Directions: Give back every record below in full and exactly, but without a single image.

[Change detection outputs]
━━━━━━━━━━━━━━━━━━━━

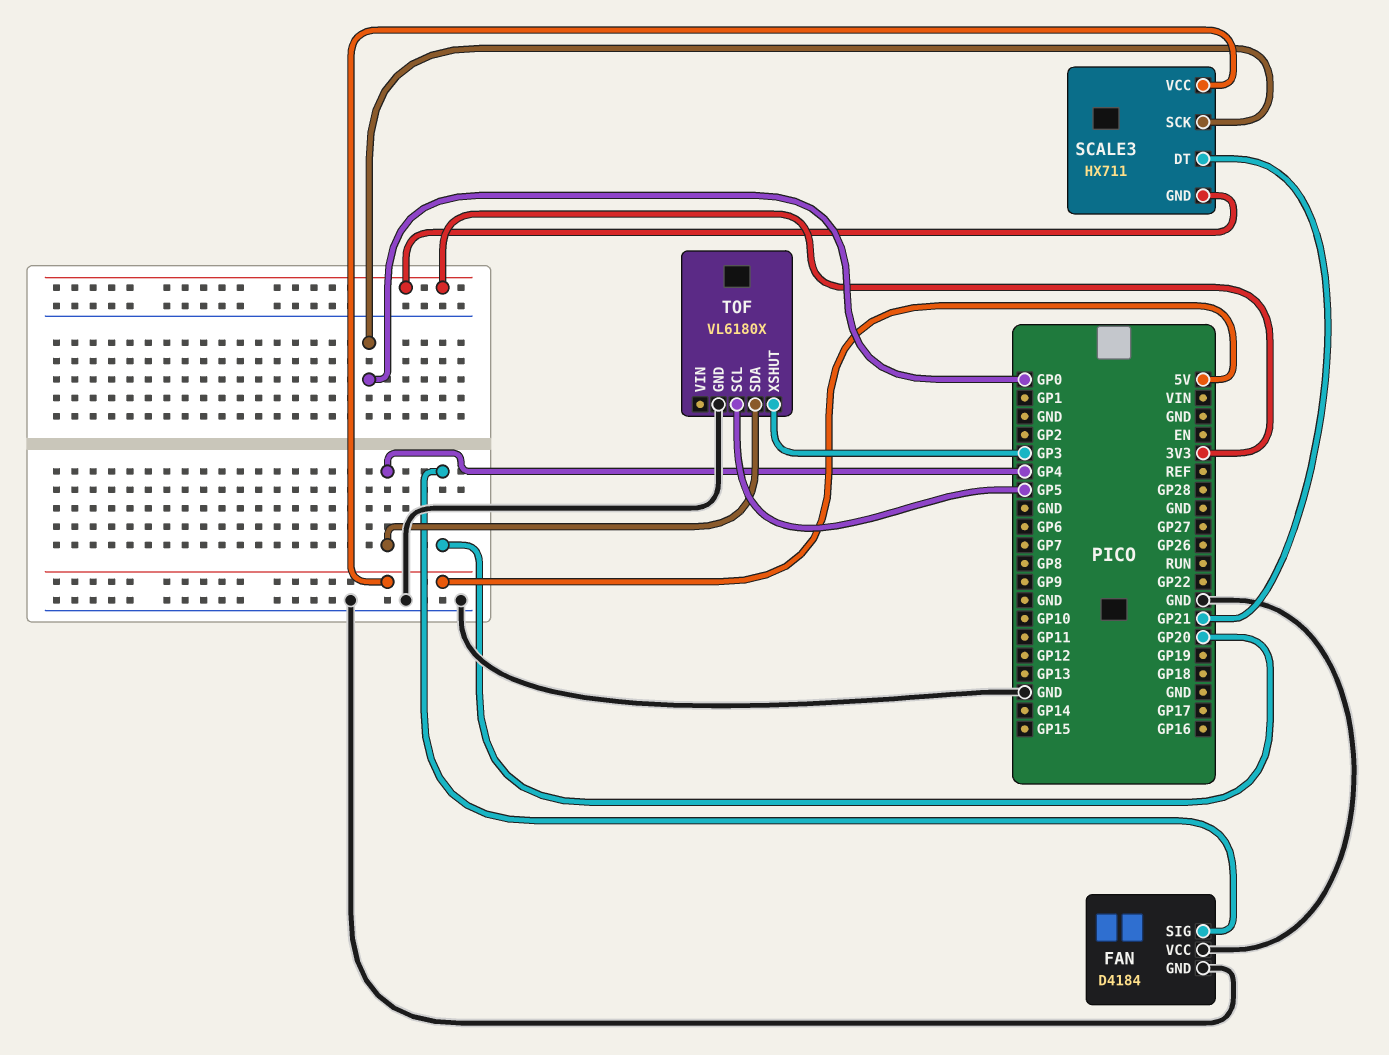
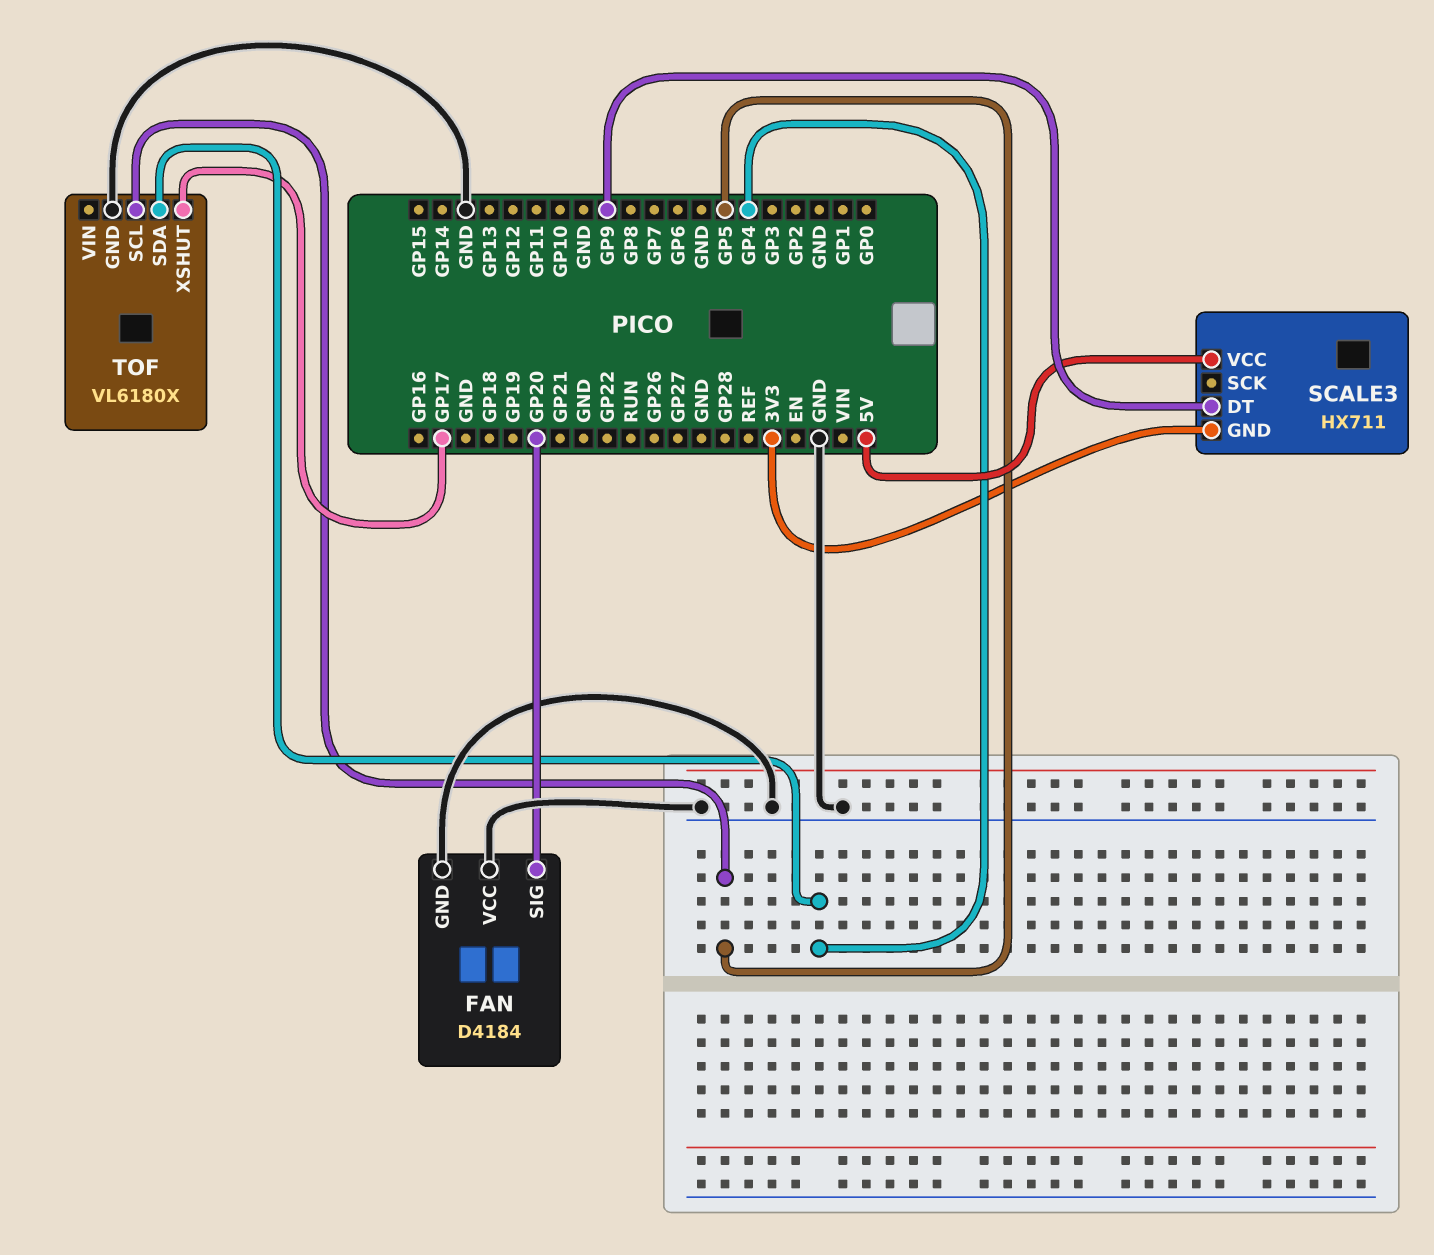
SCALE3 pin DT: GP21 -> GP9
SCALE3 pin SCK: GP0 -> none
TOF pin XSHUT: GP3 -> GP17

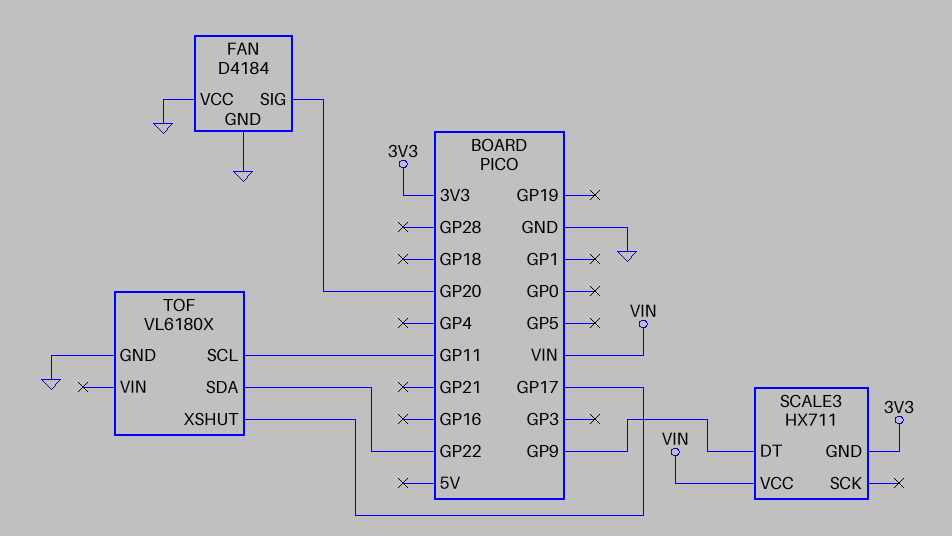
SCALE3 pin VCC: 5V -> VIN
TOF pin SCL: GP5 -> GP11
TOF pin SDA: GP4 -> GP22

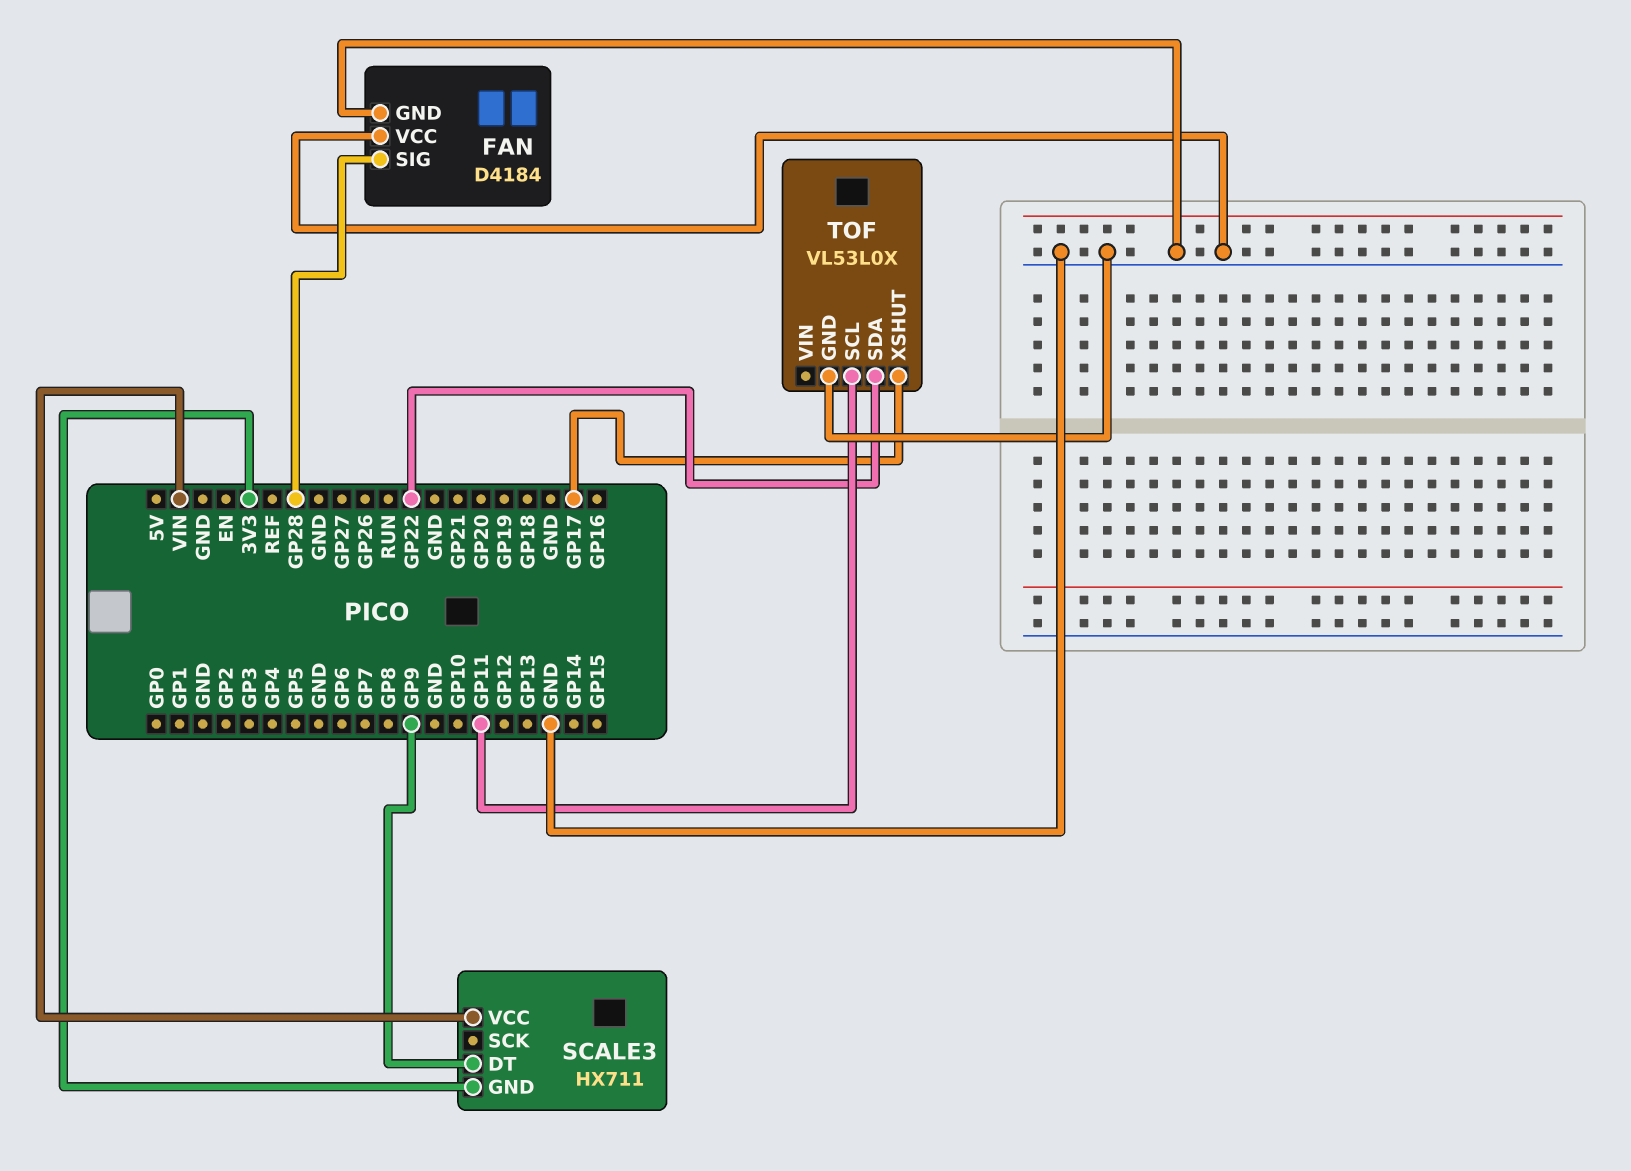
FAN pin SIG: GP20 -> GP28
TOF: VL6180X -> VL53L0X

━━━━━━━━━━━━━━━━━━━━

Written response:
SCALE3 pin DT: GP21 -> GP9
SCALE3 pin SCK: GP0 -> none
TOF pin XSHUT: GP3 -> GP17

SCALE3 pin VCC: 5V -> VIN
TOF pin SCL: GP5 -> GP11
TOF pin SDA: GP4 -> GP22

FAN pin SIG: GP20 -> GP28
TOF: VL6180X -> VL53L0X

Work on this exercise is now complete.